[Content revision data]
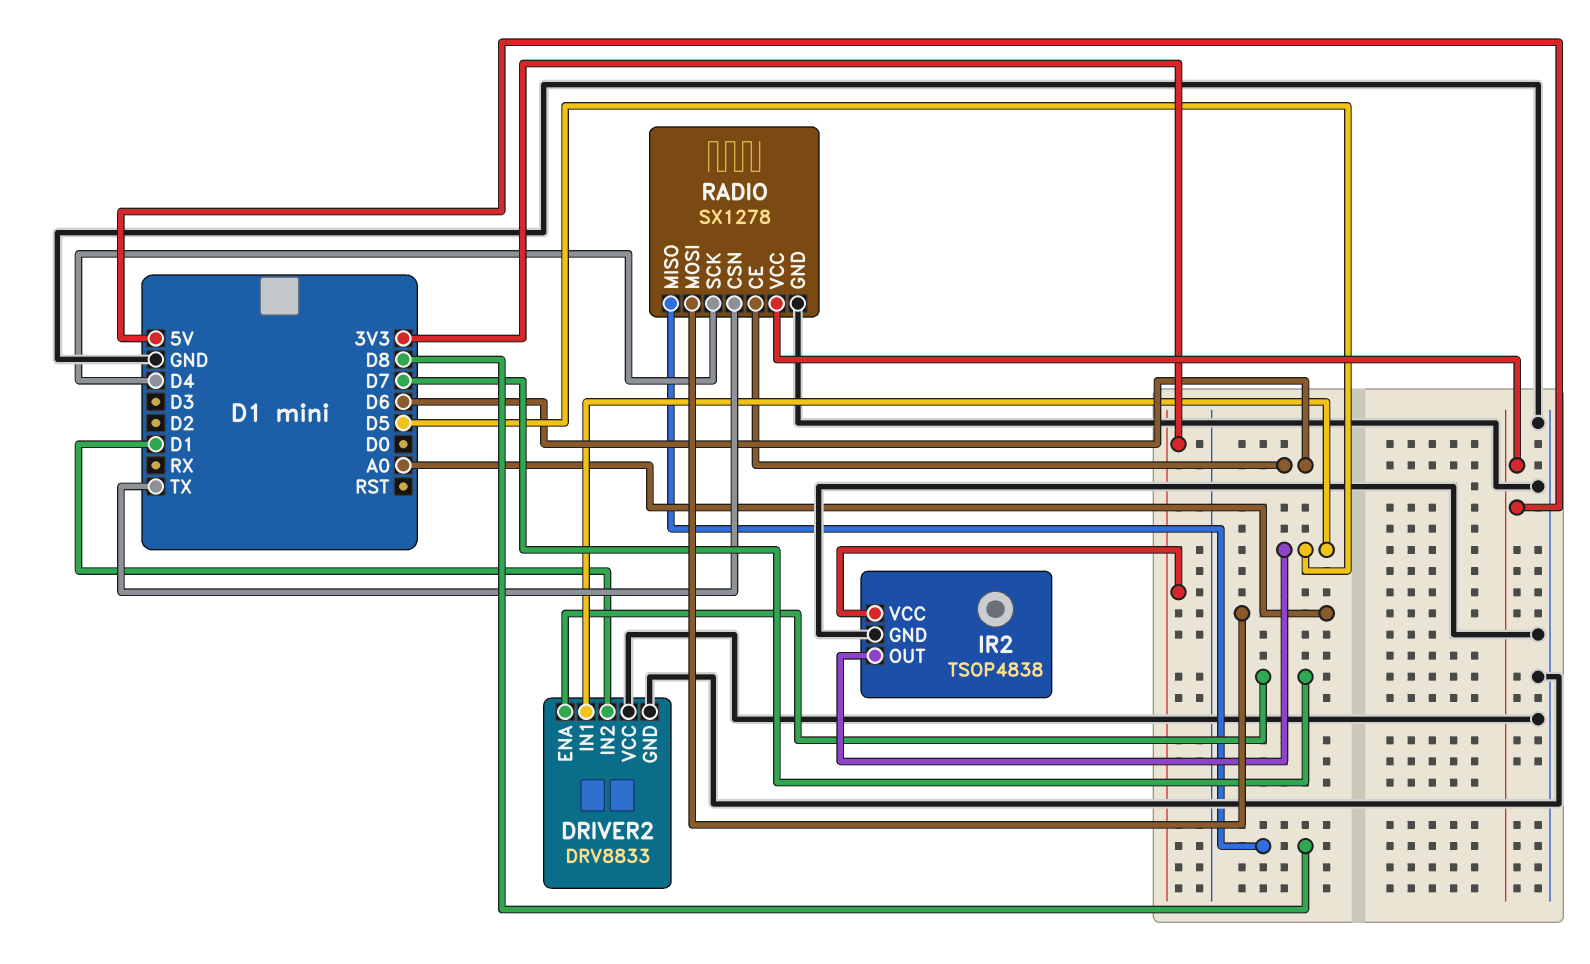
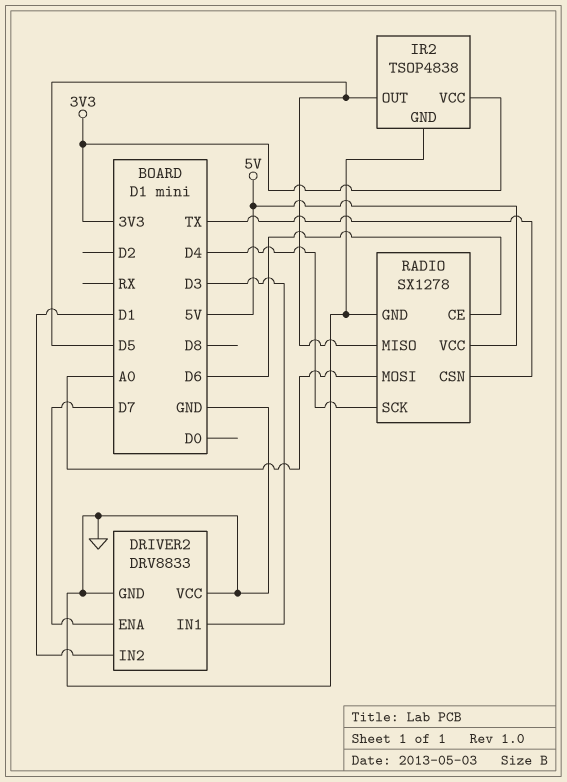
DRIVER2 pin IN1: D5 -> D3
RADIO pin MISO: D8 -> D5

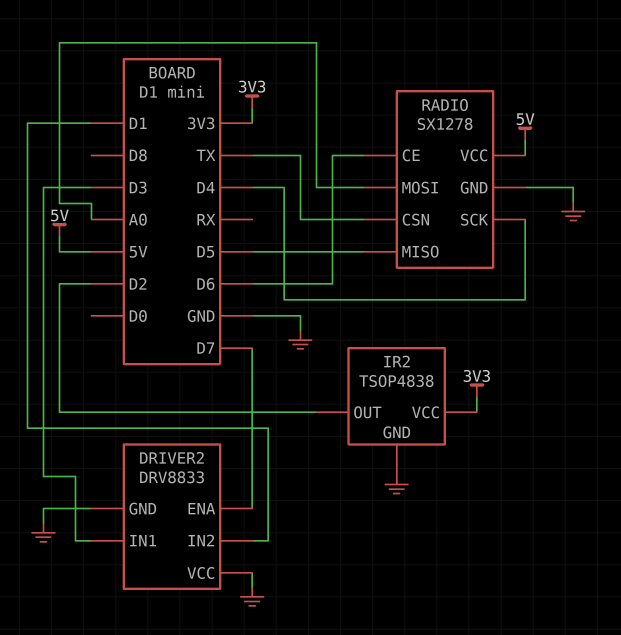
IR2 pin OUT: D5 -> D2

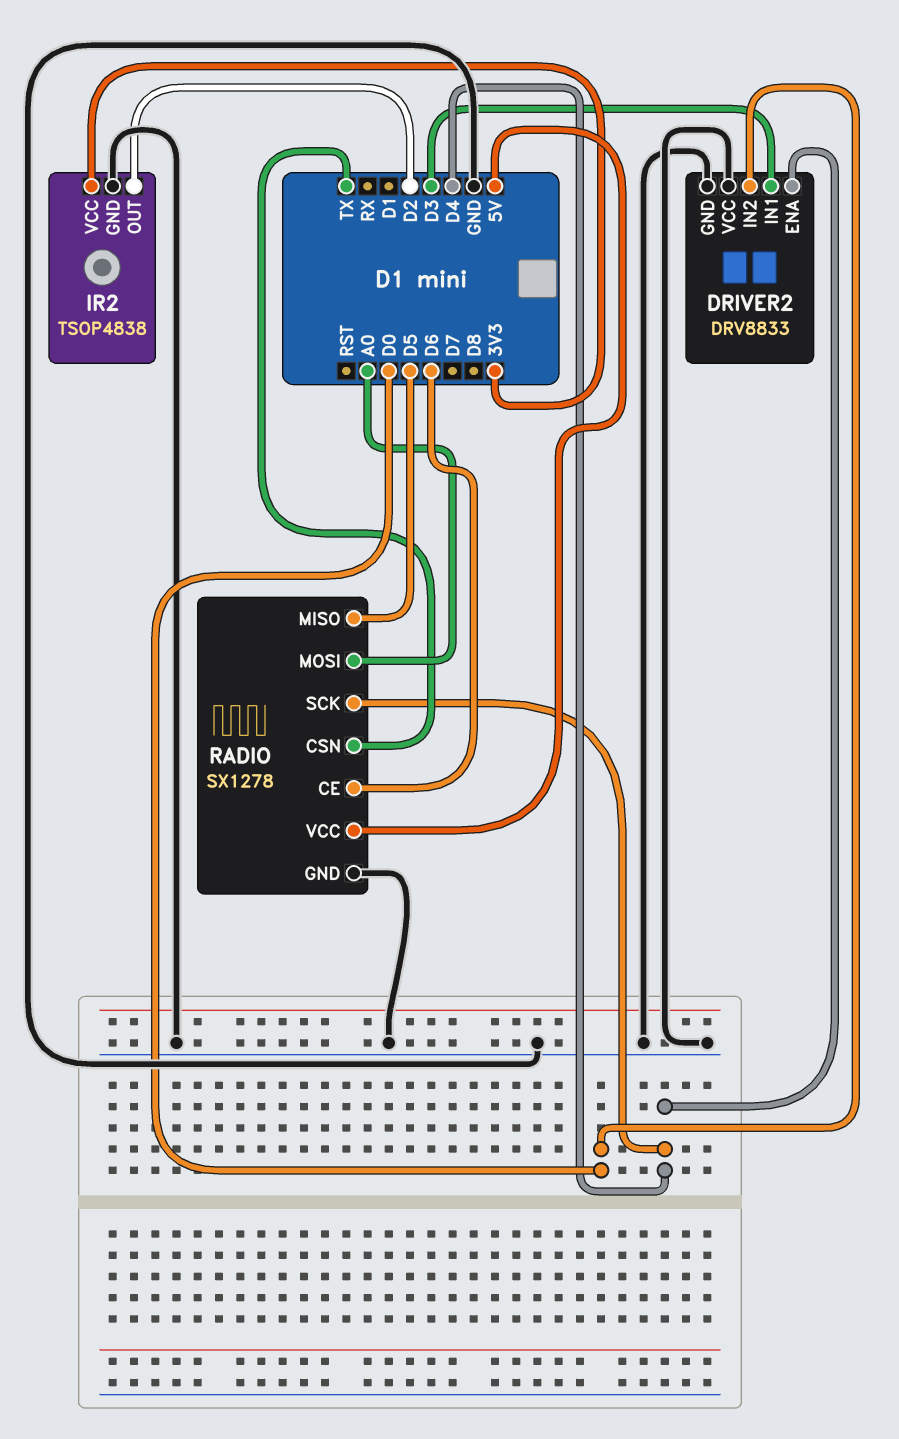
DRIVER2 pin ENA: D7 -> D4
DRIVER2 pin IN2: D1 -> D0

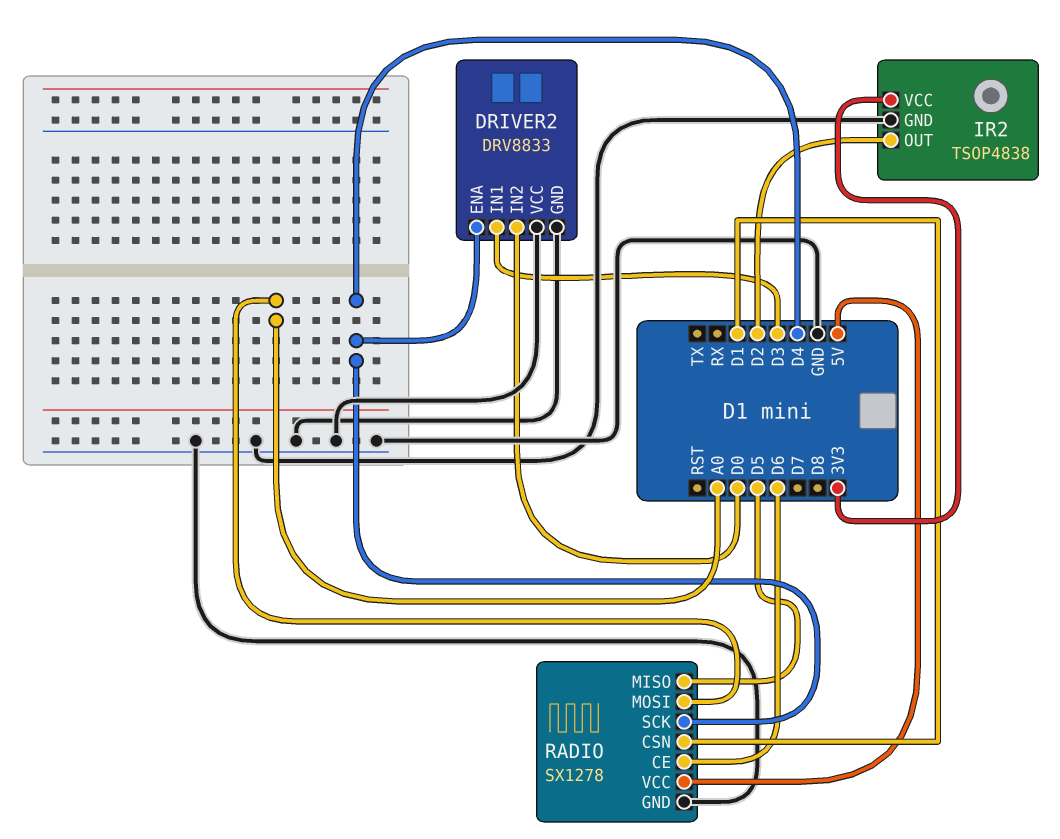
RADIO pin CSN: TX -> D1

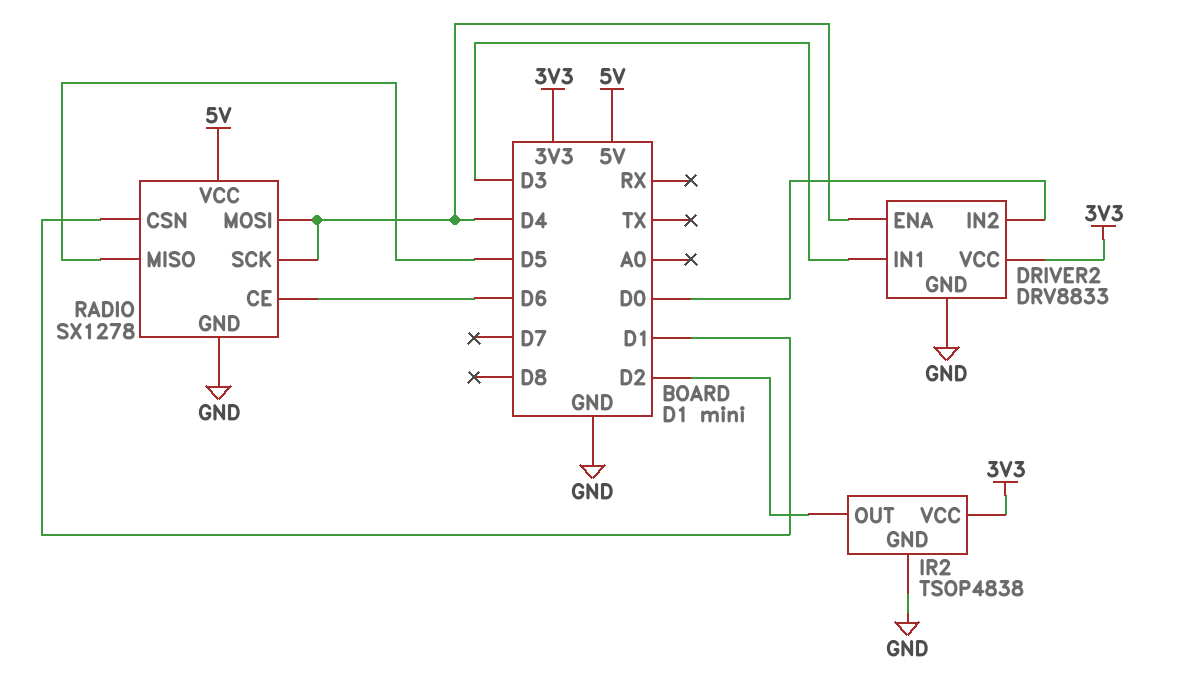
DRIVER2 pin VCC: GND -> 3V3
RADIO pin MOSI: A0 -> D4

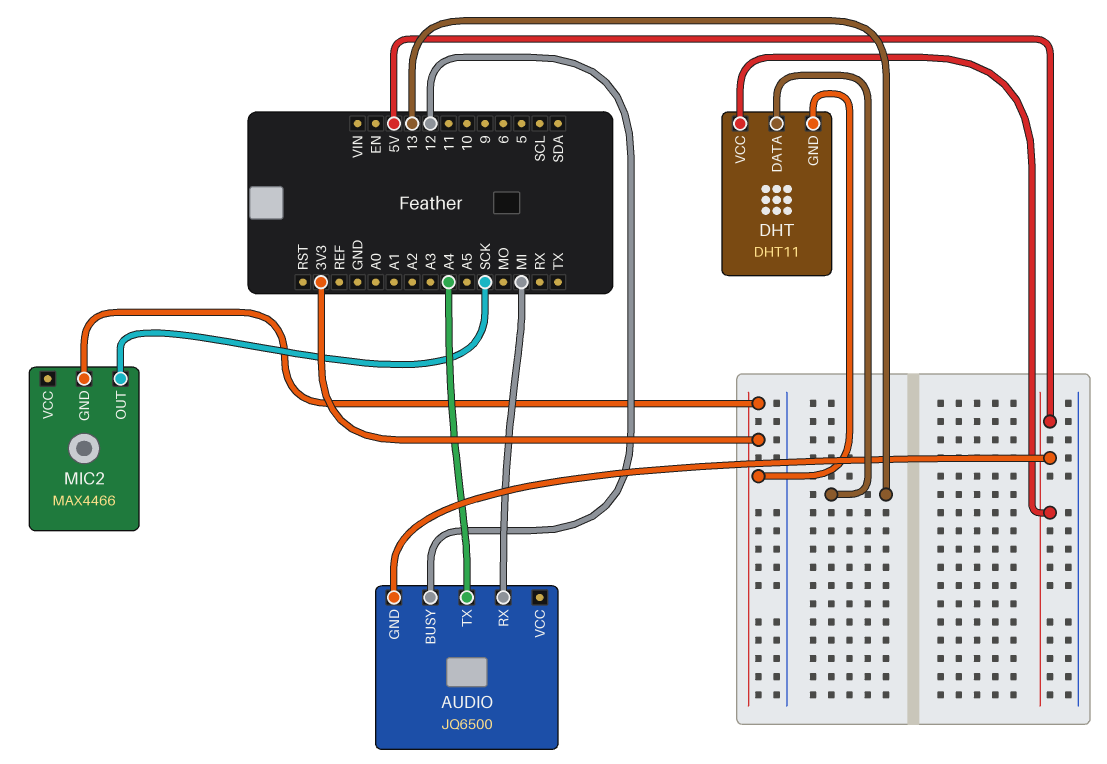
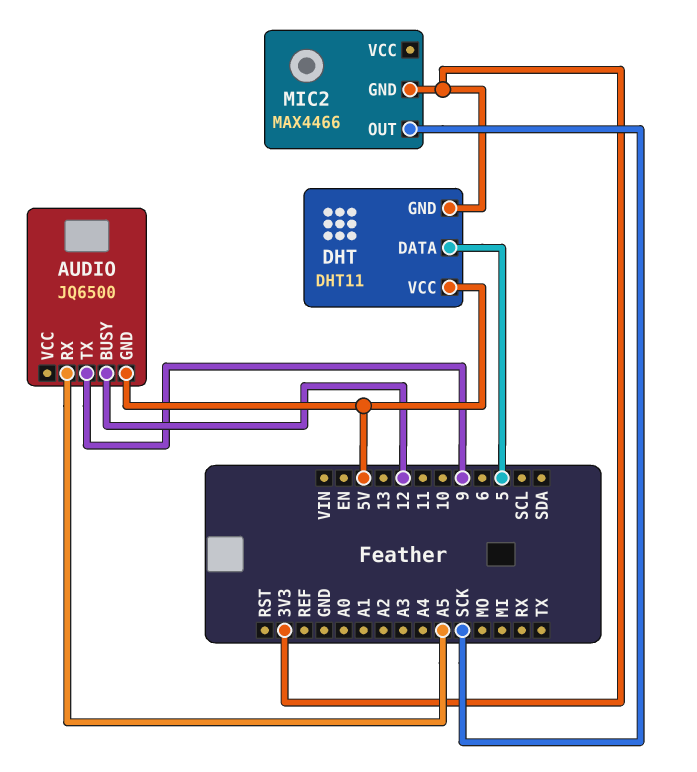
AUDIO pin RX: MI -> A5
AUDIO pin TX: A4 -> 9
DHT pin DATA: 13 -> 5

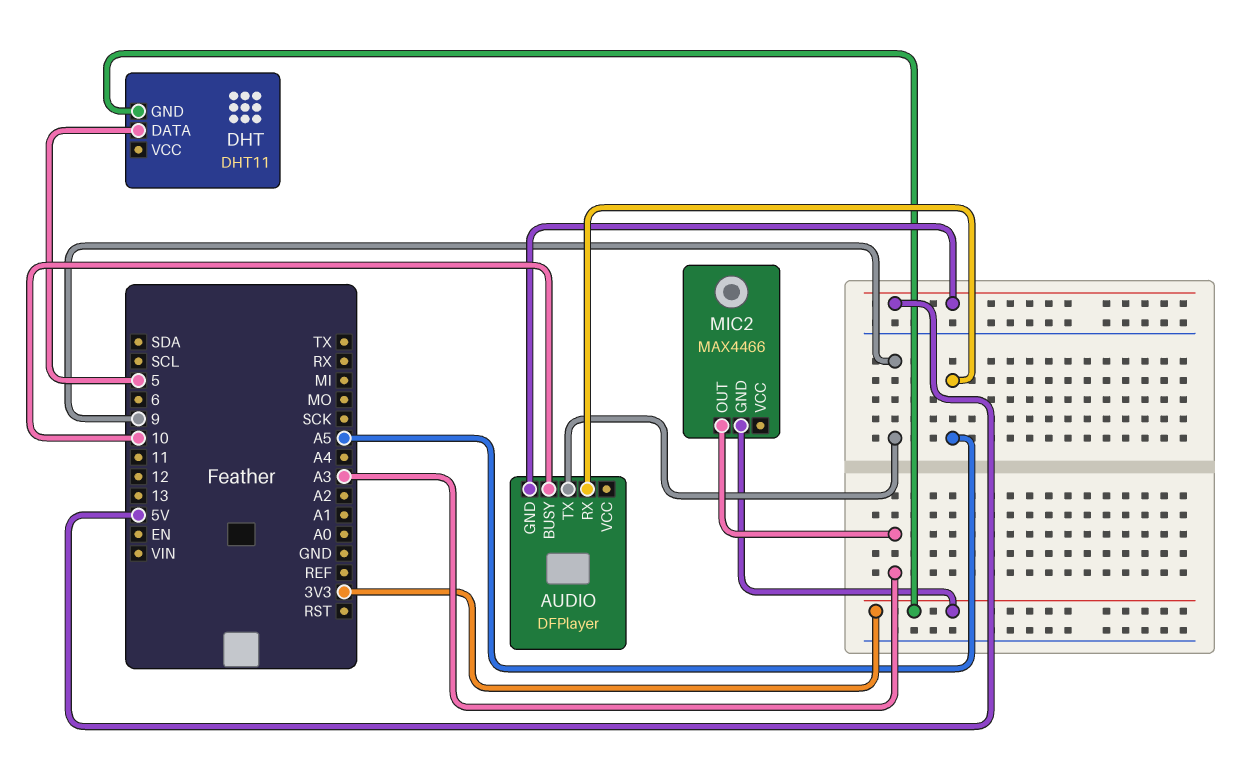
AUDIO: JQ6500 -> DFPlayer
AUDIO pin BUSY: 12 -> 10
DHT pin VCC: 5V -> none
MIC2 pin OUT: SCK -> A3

Directions
How many lines in the entries contain the string "AUDIO"? Answer with the number only.

Result for this exercise
4